━━ DATA TO PROCESS
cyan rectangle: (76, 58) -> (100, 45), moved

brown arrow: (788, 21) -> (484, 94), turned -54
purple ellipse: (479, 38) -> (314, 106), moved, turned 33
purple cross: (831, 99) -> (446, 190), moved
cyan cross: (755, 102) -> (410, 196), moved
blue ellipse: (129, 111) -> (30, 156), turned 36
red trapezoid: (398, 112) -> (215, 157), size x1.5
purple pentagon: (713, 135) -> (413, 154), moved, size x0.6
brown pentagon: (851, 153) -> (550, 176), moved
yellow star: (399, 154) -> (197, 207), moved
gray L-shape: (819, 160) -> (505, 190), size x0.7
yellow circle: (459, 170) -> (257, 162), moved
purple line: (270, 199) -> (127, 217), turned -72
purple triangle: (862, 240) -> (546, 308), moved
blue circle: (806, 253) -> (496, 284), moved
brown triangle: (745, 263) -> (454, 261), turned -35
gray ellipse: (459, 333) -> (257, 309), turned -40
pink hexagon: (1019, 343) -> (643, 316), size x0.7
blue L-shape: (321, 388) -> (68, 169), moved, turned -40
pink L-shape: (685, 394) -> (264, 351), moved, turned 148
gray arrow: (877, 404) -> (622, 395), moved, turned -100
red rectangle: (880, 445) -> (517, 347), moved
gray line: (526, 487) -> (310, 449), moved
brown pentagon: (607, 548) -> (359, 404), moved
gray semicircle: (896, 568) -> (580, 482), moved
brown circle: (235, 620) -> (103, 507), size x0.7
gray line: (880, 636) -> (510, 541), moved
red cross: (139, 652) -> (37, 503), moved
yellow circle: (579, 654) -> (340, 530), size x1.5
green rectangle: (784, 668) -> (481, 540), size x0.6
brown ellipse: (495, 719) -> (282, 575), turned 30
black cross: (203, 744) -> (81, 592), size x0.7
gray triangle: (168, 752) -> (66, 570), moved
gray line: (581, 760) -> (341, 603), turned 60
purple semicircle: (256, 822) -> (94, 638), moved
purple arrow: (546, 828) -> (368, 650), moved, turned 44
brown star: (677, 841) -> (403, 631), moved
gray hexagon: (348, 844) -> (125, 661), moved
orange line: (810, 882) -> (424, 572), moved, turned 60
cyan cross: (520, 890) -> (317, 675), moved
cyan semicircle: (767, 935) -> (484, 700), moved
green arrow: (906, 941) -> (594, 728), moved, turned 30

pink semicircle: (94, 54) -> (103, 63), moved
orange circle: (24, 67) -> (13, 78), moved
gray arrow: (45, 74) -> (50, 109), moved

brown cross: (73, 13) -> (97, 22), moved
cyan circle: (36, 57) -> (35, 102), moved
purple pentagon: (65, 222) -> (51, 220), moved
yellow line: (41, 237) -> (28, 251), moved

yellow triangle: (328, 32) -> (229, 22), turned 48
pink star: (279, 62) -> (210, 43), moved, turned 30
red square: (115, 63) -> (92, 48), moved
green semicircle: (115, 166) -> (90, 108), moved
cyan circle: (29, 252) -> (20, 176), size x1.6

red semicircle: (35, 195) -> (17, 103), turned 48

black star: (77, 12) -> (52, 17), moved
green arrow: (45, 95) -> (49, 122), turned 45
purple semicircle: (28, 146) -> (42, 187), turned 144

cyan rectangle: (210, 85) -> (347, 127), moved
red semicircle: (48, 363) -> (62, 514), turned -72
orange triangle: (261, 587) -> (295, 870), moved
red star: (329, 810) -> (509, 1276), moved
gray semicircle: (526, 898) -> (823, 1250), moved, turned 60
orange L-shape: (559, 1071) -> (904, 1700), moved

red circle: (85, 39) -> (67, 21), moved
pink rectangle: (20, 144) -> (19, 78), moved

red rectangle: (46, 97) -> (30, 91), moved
━━━━
The answer should reproduce each entry above in full.

cyan rectangle: (76, 58) -> (100, 45), moved

brown arrow: (788, 21) -> (484, 94), turned -54
purple ellipse: (479, 38) -> (314, 106), moved, turned 33
purple cross: (831, 99) -> (446, 190), moved
cyan cross: (755, 102) -> (410, 196), moved
blue ellipse: (129, 111) -> (30, 156), turned 36
red trapezoid: (398, 112) -> (215, 157), size x1.5
purple pentagon: (713, 135) -> (413, 154), moved, size x0.6
brown pentagon: (851, 153) -> (550, 176), moved
yellow star: (399, 154) -> (197, 207), moved
gray L-shape: (819, 160) -> (505, 190), size x0.7
yellow circle: (459, 170) -> (257, 162), moved
purple line: (270, 199) -> (127, 217), turned -72
purple triangle: (862, 240) -> (546, 308), moved
blue circle: (806, 253) -> (496, 284), moved
brown triangle: (745, 263) -> (454, 261), turned -35
gray ellipse: (459, 333) -> (257, 309), turned -40
pink hexagon: (1019, 343) -> (643, 316), size x0.7
blue L-shape: (321, 388) -> (68, 169), moved, turned -40
pink L-shape: (685, 394) -> (264, 351), moved, turned 148
gray arrow: (877, 404) -> (622, 395), moved, turned -100
red rectangle: (880, 445) -> (517, 347), moved
gray line: (526, 487) -> (310, 449), moved
brown pentagon: (607, 548) -> (359, 404), moved
gray semicircle: (896, 568) -> (580, 482), moved
brown circle: (235, 620) -> (103, 507), size x0.7
gray line: (880, 636) -> (510, 541), moved
red cross: (139, 652) -> (37, 503), moved
yellow circle: (579, 654) -> (340, 530), size x1.5
green rectangle: (784, 668) -> (481, 540), size x0.6
brown ellipse: (495, 719) -> (282, 575), turned 30
black cross: (203, 744) -> (81, 592), size x0.7
gray triangle: (168, 752) -> (66, 570), moved
gray line: (581, 760) -> (341, 603), turned 60
purple semicircle: (256, 822) -> (94, 638), moved
purple arrow: (546, 828) -> (368, 650), moved, turned 44
brown star: (677, 841) -> (403, 631), moved
gray hexagon: (348, 844) -> (125, 661), moved
orange line: (810, 882) -> (424, 572), moved, turned 60
cyan cross: (520, 890) -> (317, 675), moved
cyan semicircle: (767, 935) -> (484, 700), moved
green arrow: (906, 941) -> (594, 728), moved, turned 30

pink semicircle: (94, 54) -> (103, 63), moved
orange circle: (24, 67) -> (13, 78), moved
gray arrow: (45, 74) -> (50, 109), moved

brown cross: (73, 13) -> (97, 22), moved
cyan circle: (36, 57) -> (35, 102), moved
purple pentagon: (65, 222) -> (51, 220), moved
yellow line: (41, 237) -> (28, 251), moved

yellow triangle: (328, 32) -> (229, 22), turned 48
pink star: (279, 62) -> (210, 43), moved, turned 30
red square: (115, 63) -> (92, 48), moved
green semicircle: (115, 166) -> (90, 108), moved
cyan circle: (29, 252) -> (20, 176), size x1.6

red semicircle: (35, 195) -> (17, 103), turned 48

black star: (77, 12) -> (52, 17), moved
green arrow: (45, 95) -> (49, 122), turned 45
purple semicircle: (28, 146) -> (42, 187), turned 144

cyan rectangle: (210, 85) -> (347, 127), moved
red semicircle: (48, 363) -> (62, 514), turned -72
orange triangle: (261, 587) -> (295, 870), moved
red star: (329, 810) -> (509, 1276), moved
gray semicircle: (526, 898) -> (823, 1250), moved, turned 60
orange L-shape: (559, 1071) -> (904, 1700), moved

red circle: (85, 39) -> (67, 21), moved
pink rectangle: (20, 144) -> (19, 78), moved

red rectangle: (46, 97) -> (30, 91), moved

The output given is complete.